### EXERCISE AIM
All lines from the one containing "yellow phone [93,187,177,230]" through the end of the data below must be reproduced exactly, and no others.

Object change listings
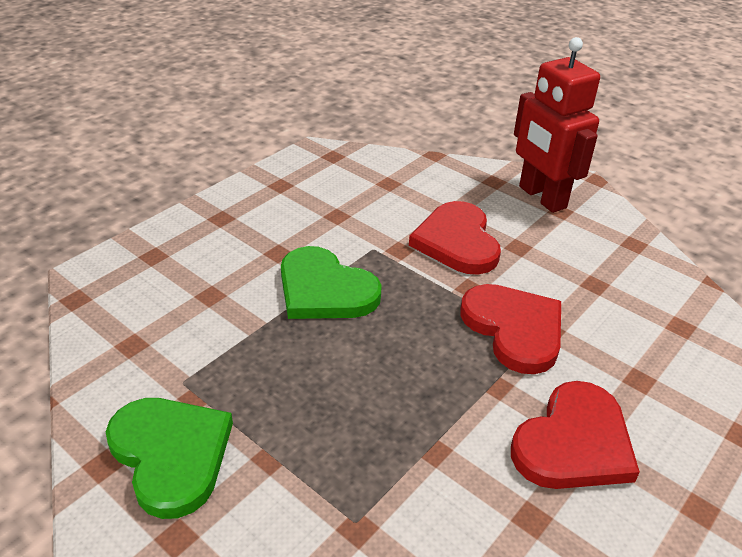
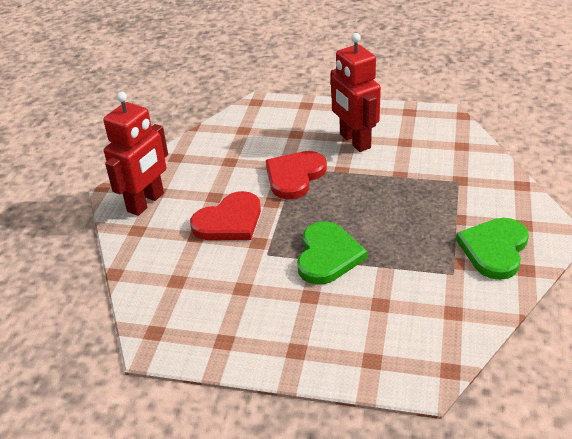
camera: 115 degrees left, 0 degrees up
red heart [511,381,640,489] -> red robot [331,33,381,152]

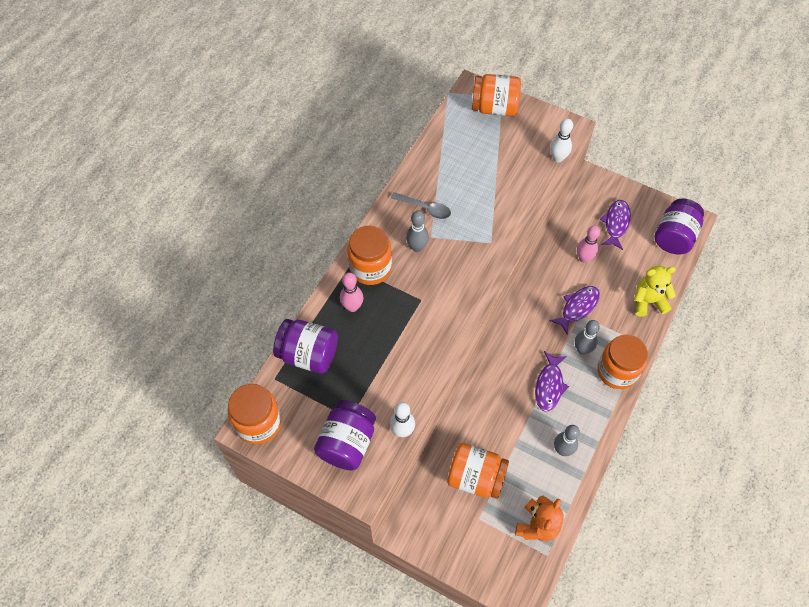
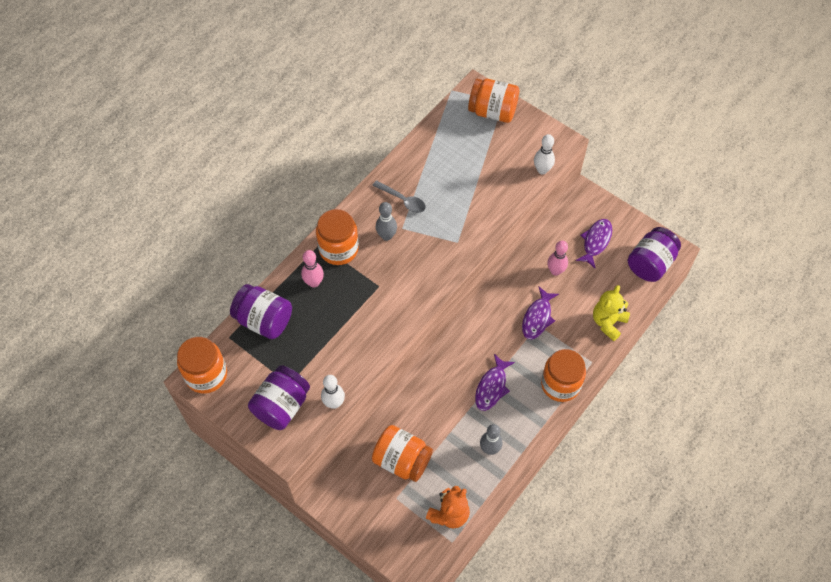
camera: 10 degrees right, 0 degrees up
purple fish [550,286,600,335] -> purple fish turned 150 degrees clockwise [522,287,559,340]
grey bowling pin [575,320,600,354] -> none
yellow teddy bear [634,266,676,317] -> yellow teddy bear turned 60 degrees counterclockwise [593,285,630,341]

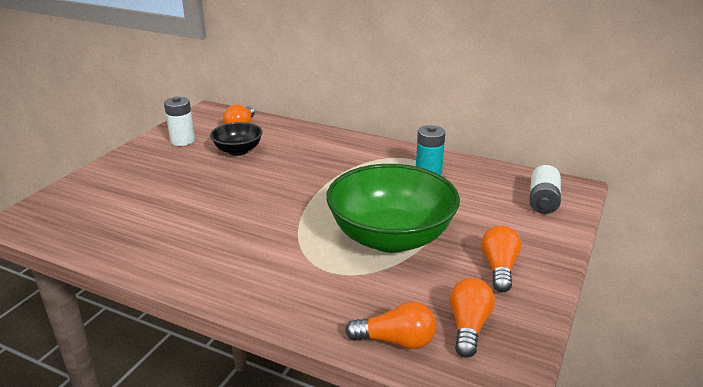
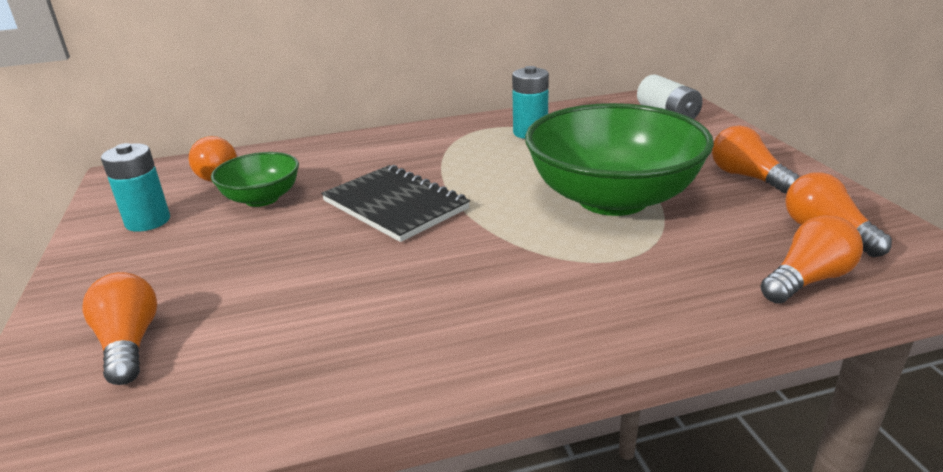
camera: 40 degrees left, 0 degrees up
white battery [164,96,195,146] -> turquoise battery [101,143,170,232]
black bowl [210,122,262,156] -> green bowl [211,152,299,207]
none -> orange light bulb [82,272,157,385]
none -> black notebook [321,165,470,242]

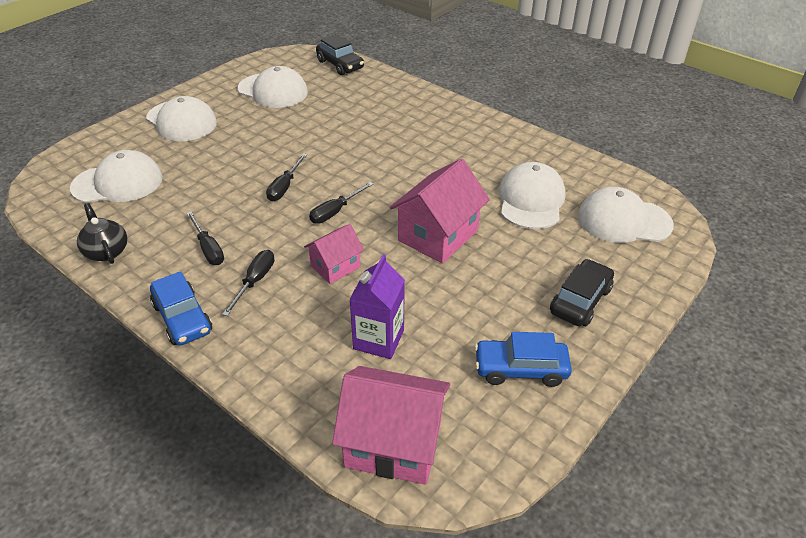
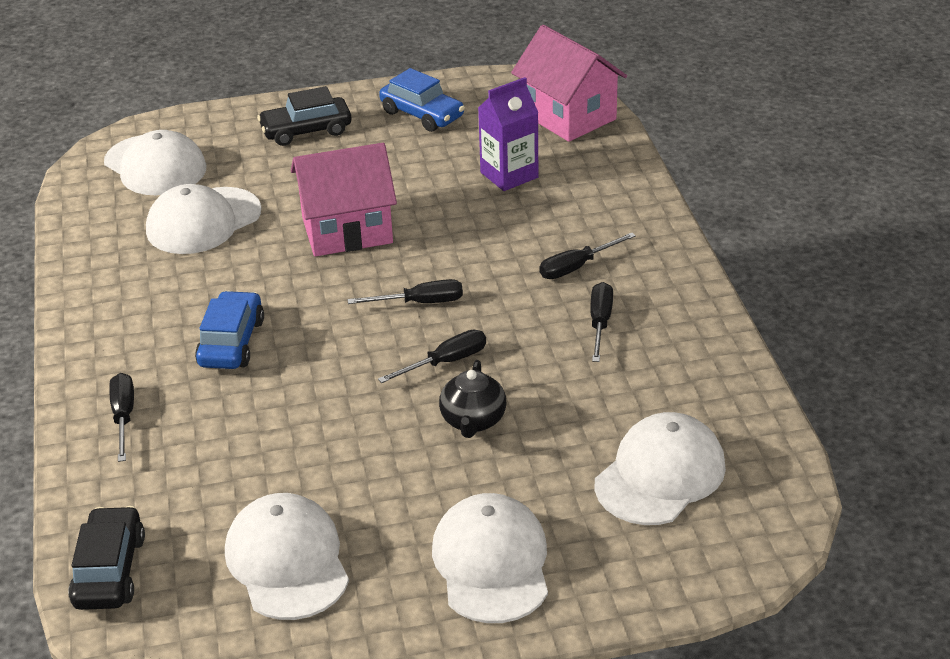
camera: 140 degrees left, 5 degrees down
white cap [70,150,163,203] -> white cap turned 105 degrees clockwise [595,412,726,525]
black teapot [77,203,127,264] -> black teapot moved to [439,360,506,438]
blue car [150,271,212,346] -> blue car moved to [195,291,264,369]
pink house [304,224,364,284] -> none
none -> black screwdriver [109,373,134,462]

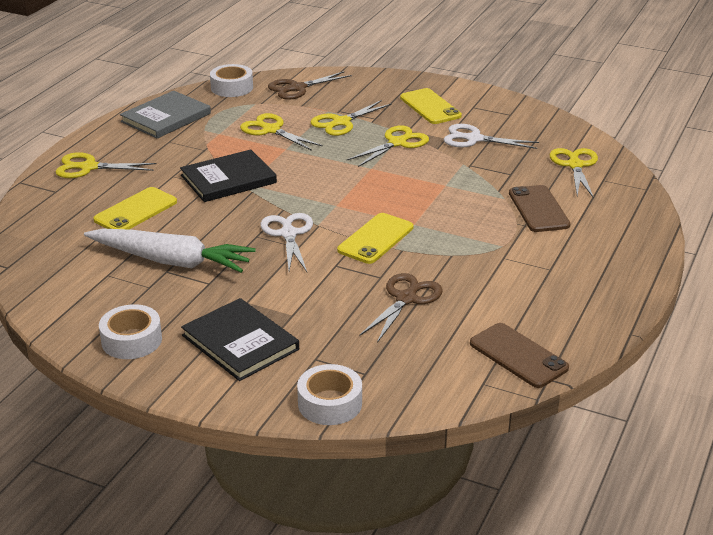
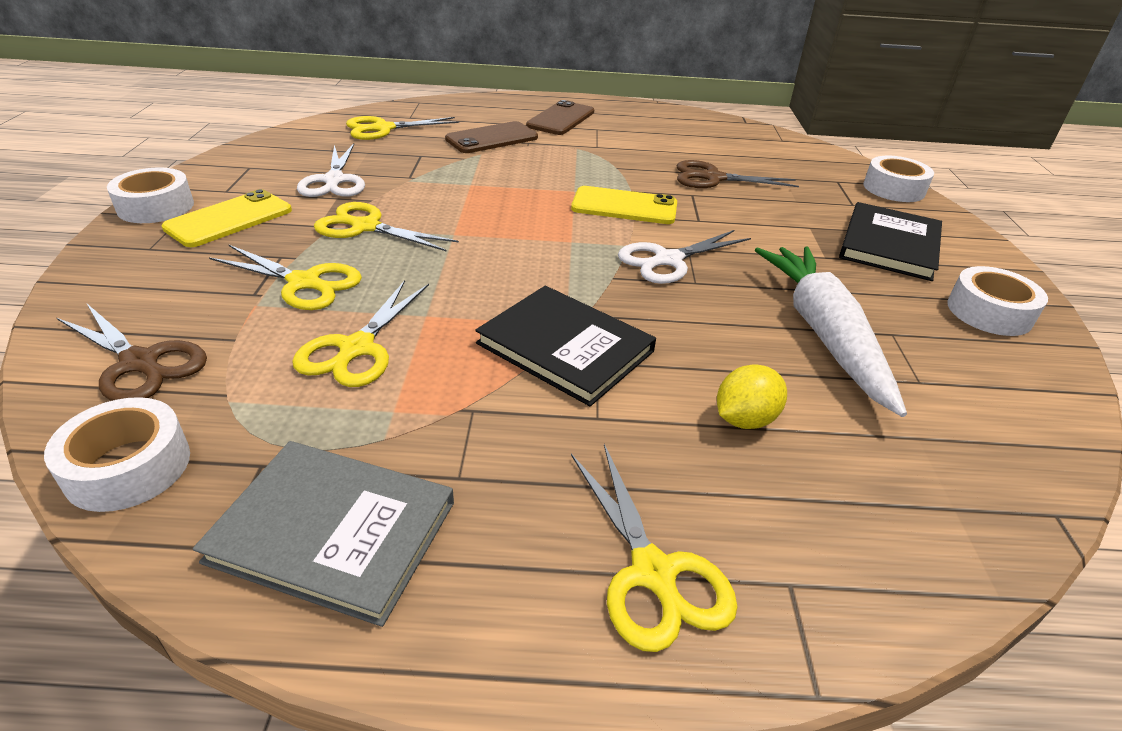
camera: 115 degrees left, 5 degrees up
yellow phone [93,187,177,230] -> yellow lemon [717,364,787,429]
brown phone [470,323,569,388] -> brown phone moved to [526,100,594,135]
none -> white tape [107,168,194,223]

### REPLY
yellow phone [93,187,177,230] -> yellow lemon [717,364,787,429]
brown phone [470,323,569,388] -> brown phone moved to [526,100,594,135]
none -> white tape [107,168,194,223]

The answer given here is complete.